Work to be completed ▸ Return each line of the data below verbatim; pictures are to be left out.

Source data ▸
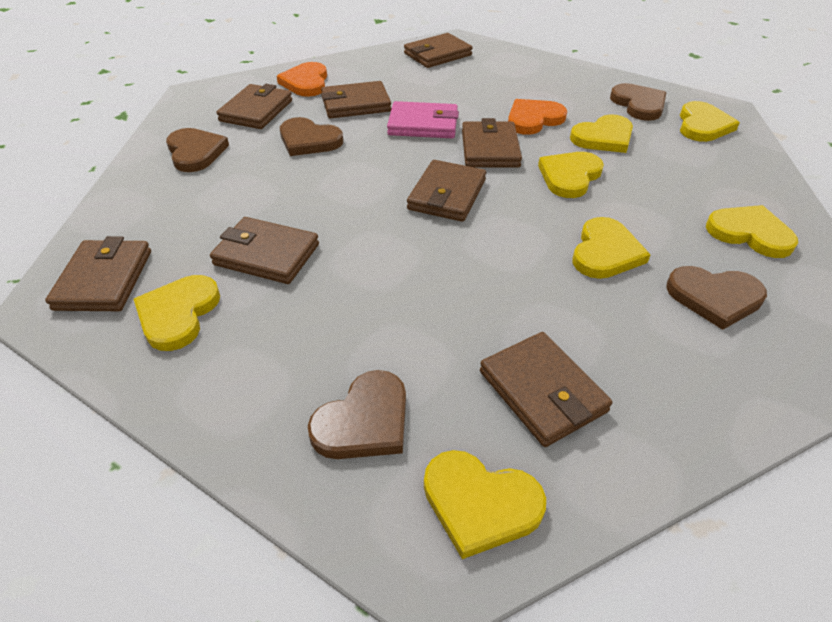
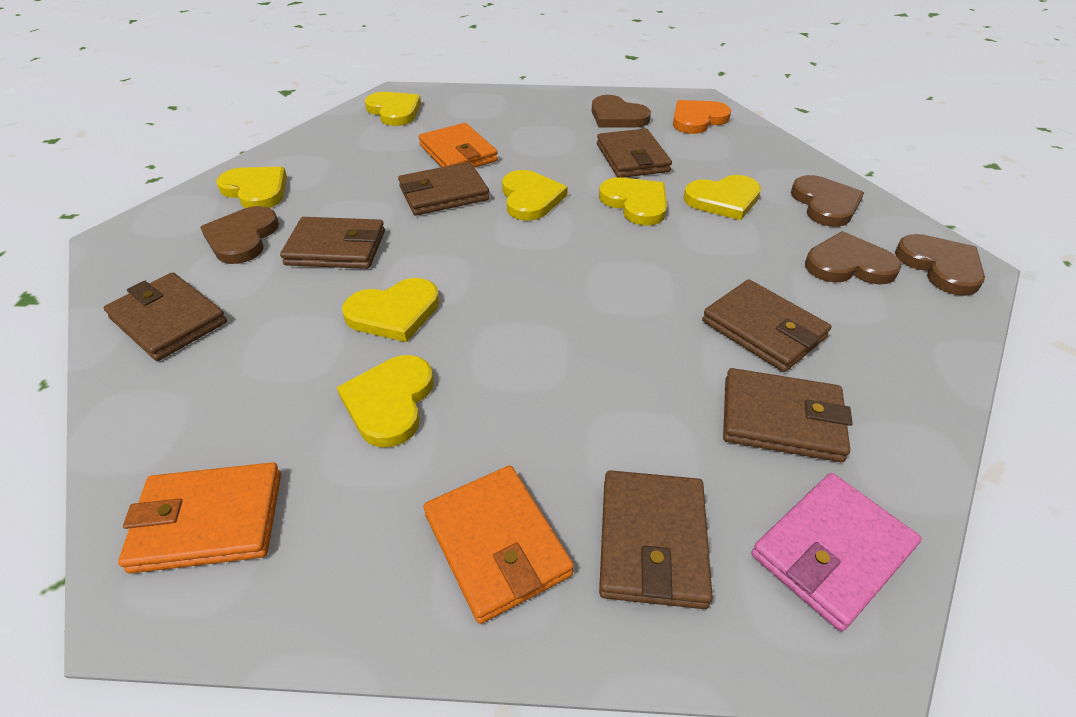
brown wallet: 8 -> 7
orange heart: 2 -> 1
orange wallet: 0 -> 3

Response below ▸
brown wallet: 8 -> 7
orange heart: 2 -> 1
orange wallet: 0 -> 3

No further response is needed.